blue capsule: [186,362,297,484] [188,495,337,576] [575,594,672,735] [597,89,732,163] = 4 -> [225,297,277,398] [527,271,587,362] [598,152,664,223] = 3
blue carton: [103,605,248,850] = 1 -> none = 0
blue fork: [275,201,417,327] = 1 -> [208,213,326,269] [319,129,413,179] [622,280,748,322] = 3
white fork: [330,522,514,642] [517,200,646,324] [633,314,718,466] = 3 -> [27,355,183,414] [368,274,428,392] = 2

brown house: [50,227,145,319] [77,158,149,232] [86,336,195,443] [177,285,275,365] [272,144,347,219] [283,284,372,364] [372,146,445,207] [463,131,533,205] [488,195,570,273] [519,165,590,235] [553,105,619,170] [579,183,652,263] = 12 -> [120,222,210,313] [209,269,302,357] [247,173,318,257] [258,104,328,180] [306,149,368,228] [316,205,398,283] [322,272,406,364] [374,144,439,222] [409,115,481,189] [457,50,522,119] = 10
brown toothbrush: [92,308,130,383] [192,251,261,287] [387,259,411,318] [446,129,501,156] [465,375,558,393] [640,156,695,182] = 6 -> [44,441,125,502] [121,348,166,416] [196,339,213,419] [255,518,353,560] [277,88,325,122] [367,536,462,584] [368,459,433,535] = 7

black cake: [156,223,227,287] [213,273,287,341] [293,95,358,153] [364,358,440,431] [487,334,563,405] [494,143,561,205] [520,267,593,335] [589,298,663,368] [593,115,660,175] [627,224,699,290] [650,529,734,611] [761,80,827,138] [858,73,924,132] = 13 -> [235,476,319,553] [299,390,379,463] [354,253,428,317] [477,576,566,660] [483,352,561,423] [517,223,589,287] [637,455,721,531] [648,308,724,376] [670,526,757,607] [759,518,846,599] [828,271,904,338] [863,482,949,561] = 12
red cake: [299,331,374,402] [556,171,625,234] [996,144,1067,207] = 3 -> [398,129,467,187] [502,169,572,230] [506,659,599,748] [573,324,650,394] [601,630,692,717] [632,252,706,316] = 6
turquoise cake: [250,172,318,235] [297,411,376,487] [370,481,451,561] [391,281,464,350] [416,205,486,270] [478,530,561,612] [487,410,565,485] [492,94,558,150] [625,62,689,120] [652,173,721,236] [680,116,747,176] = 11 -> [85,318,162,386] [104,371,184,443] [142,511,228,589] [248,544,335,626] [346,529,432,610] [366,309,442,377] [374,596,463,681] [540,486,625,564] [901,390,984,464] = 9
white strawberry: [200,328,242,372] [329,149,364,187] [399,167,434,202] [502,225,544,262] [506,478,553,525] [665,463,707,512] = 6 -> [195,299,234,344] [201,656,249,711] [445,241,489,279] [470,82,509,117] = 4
· · · · ·
* Instructions to follow
Of the entries listed above, reproduce only the lines starting at the line containing "white fork: [330,522,514,642]" and ending at the line containing "brown toothbrush: [92,308,130,383]". Include both, exactly as they stand.

* Reply
white fork: [330,522,514,642] [517,200,646,324] [633,314,718,466] = 3 -> [27,355,183,414] [368,274,428,392] = 2

brown house: [50,227,145,319] [77,158,149,232] [86,336,195,443] [177,285,275,365] [272,144,347,219] [283,284,372,364] [372,146,445,207] [463,131,533,205] [488,195,570,273] [519,165,590,235] [553,105,619,170] [579,183,652,263] = 12 -> [120,222,210,313] [209,269,302,357] [247,173,318,257] [258,104,328,180] [306,149,368,228] [316,205,398,283] [322,272,406,364] [374,144,439,222] [409,115,481,189] [457,50,522,119] = 10
brown toothbrush: [92,308,130,383] [192,251,261,287] [387,259,411,318] [446,129,501,156] [465,375,558,393] [640,156,695,182] = 6 -> [44,441,125,502] [121,348,166,416] [196,339,213,419] [255,518,353,560] [277,88,325,122] [367,536,462,584] [368,459,433,535] = 7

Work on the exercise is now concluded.